[Dataset excerpts]

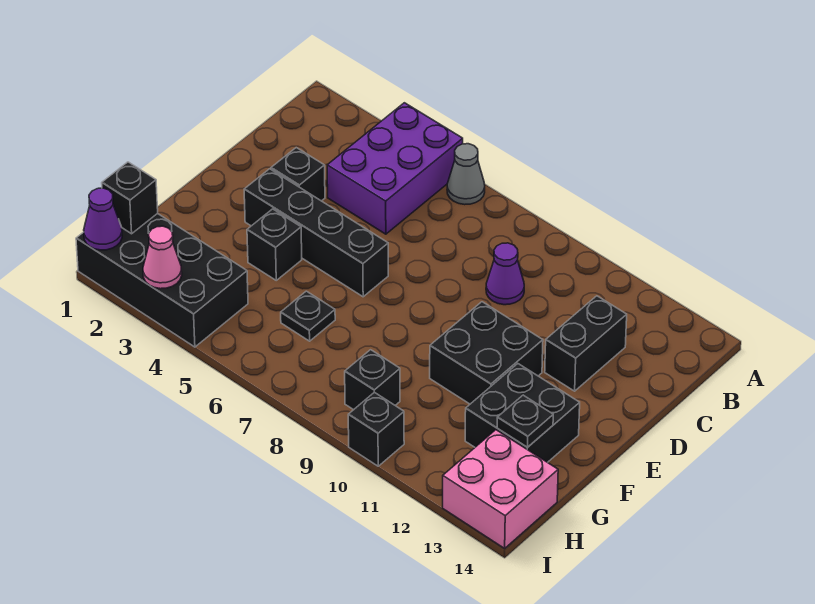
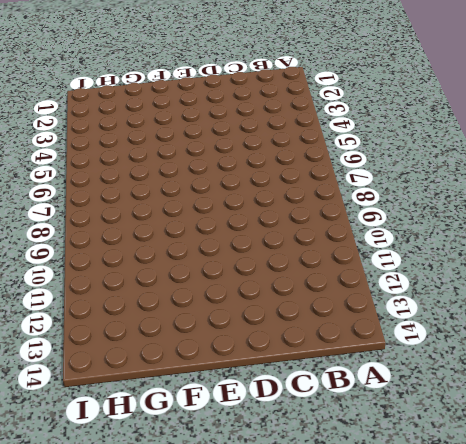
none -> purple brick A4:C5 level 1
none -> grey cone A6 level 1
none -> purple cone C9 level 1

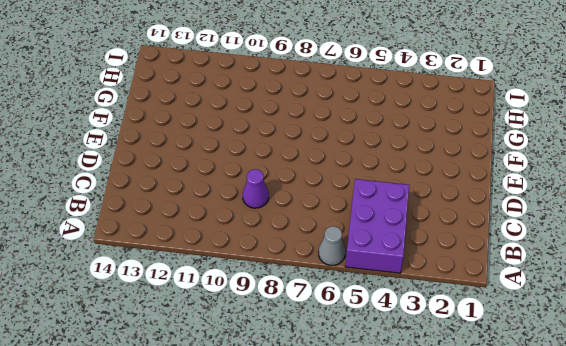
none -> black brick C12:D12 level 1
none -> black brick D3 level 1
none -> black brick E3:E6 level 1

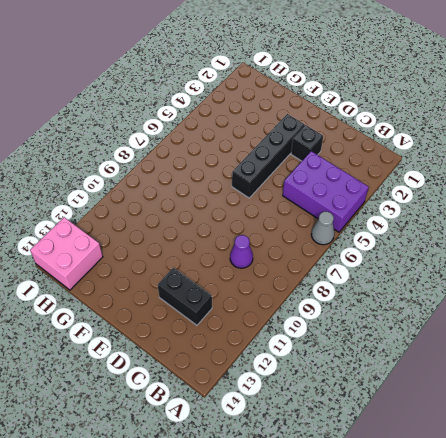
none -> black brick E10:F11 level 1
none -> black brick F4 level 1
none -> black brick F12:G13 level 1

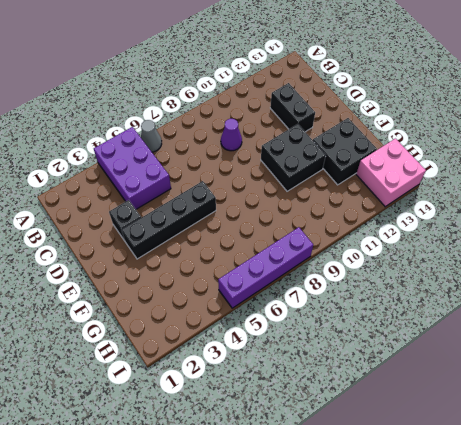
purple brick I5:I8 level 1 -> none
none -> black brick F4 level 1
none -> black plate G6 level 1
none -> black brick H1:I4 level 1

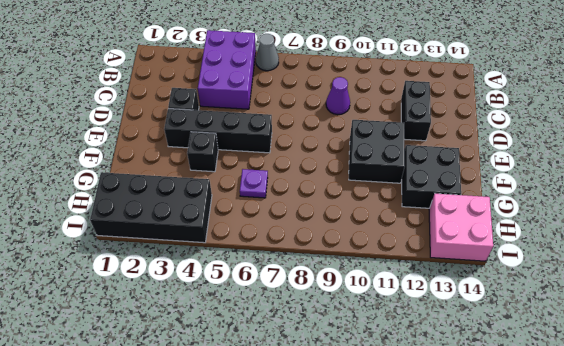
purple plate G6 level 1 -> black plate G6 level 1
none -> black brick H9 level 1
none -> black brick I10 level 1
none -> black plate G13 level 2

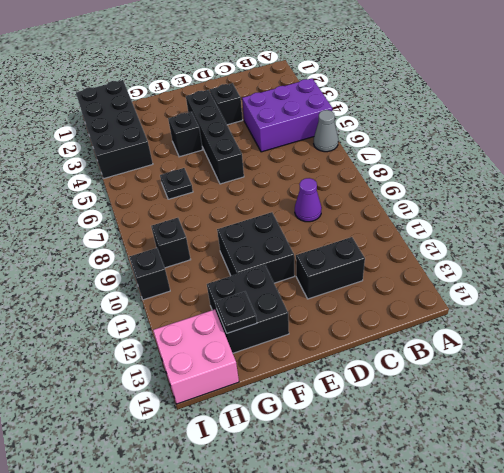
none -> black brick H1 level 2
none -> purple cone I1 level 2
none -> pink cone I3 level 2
---
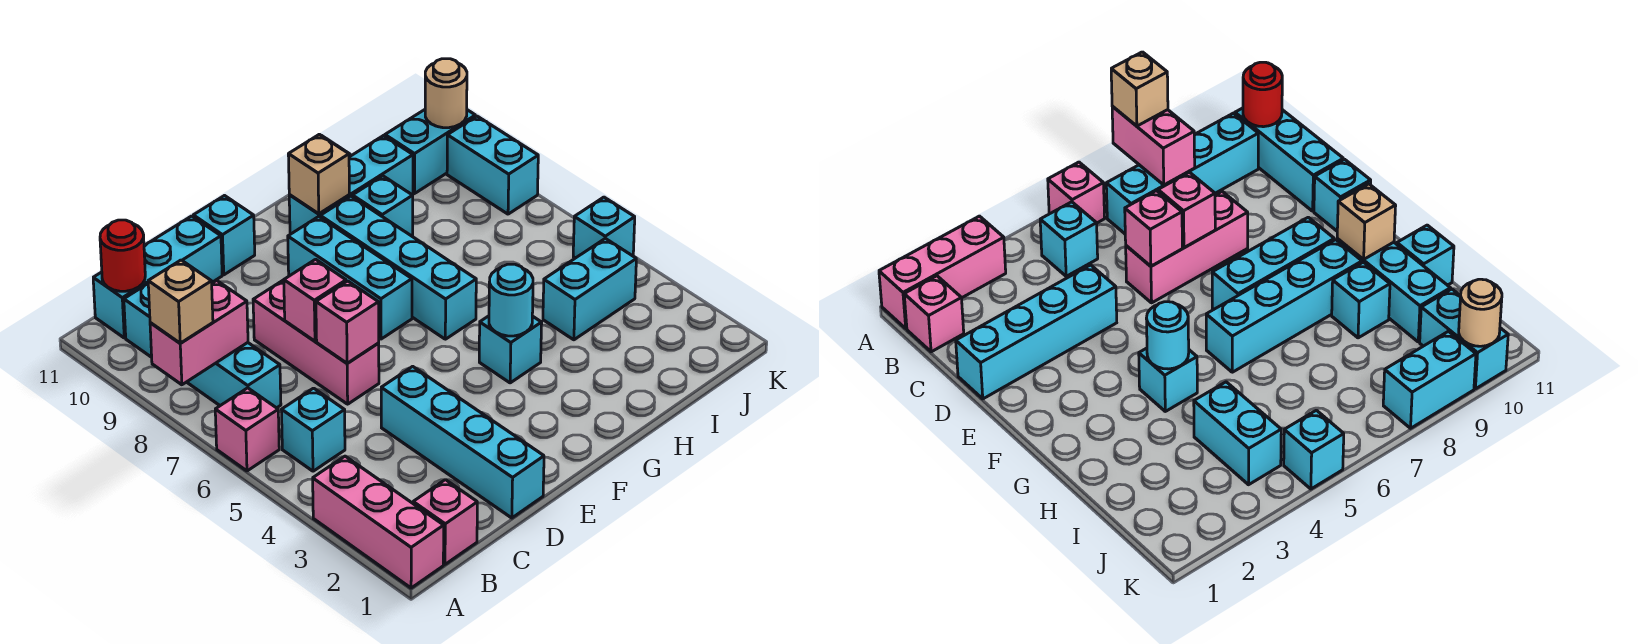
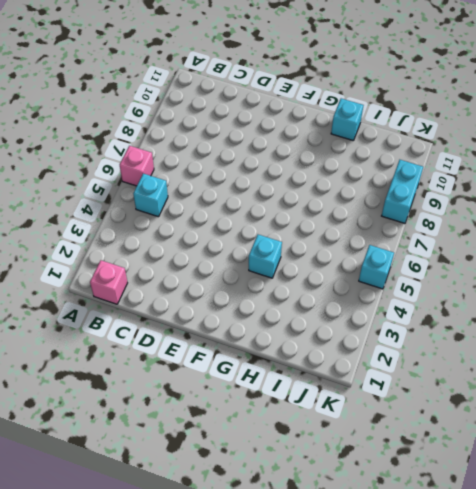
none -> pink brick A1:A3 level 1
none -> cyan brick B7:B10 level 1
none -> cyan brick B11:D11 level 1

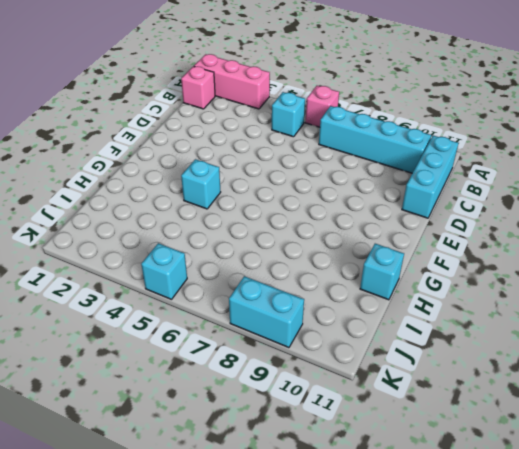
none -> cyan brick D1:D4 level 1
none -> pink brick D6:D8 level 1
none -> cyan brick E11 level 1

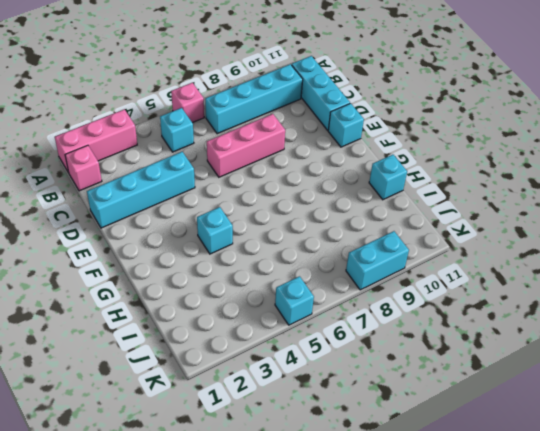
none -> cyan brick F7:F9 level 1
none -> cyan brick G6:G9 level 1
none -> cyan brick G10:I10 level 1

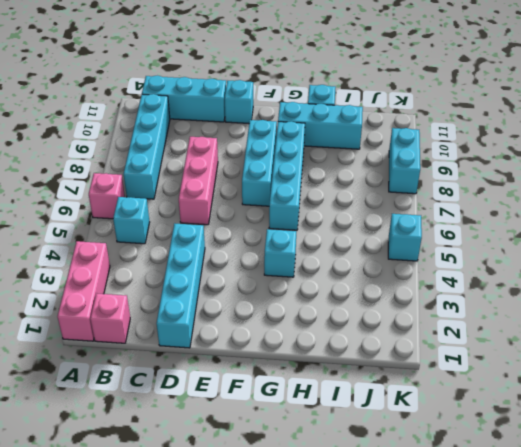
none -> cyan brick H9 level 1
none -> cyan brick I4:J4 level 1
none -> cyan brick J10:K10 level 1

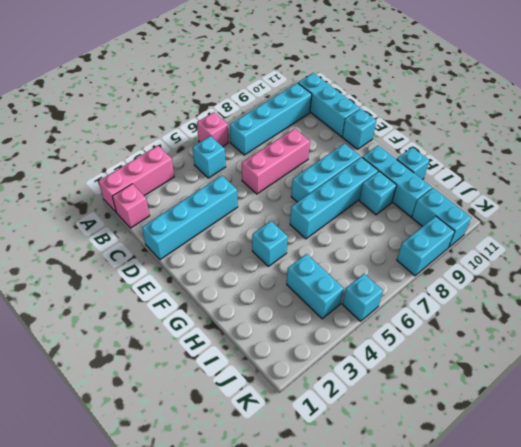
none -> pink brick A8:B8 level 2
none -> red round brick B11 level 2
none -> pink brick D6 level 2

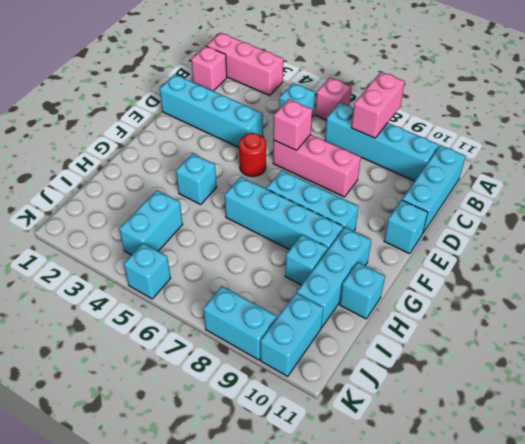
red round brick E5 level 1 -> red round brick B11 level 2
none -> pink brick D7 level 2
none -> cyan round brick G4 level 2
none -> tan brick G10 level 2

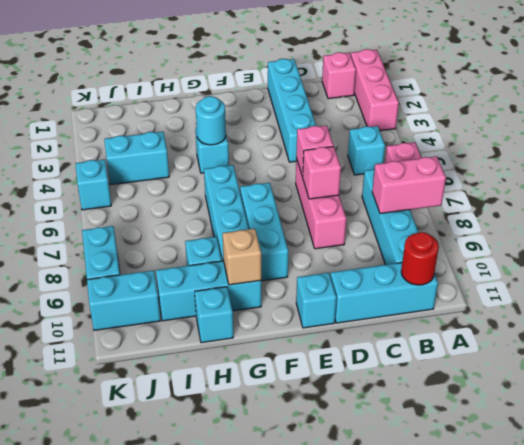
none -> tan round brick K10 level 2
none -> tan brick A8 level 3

__About this task__:
Copy only what lies between the line with "none -> purple brick A4:C5 level 1" and the line with "none -> black brick H1:I4 level 1", those two lines included, exactly as given above; pictures stay out.

__Answer for this exercise__:
none -> purple brick A4:C5 level 1
none -> grey cone A6 level 1
none -> purple cone C9 level 1

none -> black brick C12:D12 level 1
none -> black brick D3 level 1
none -> black brick E3:E6 level 1

none -> black brick E10:F11 level 1
none -> black brick F4 level 1
none -> black brick F12:G13 level 1

purple brick I5:I8 level 1 -> none
none -> black brick F4 level 1
none -> black plate G6 level 1
none -> black brick H1:I4 level 1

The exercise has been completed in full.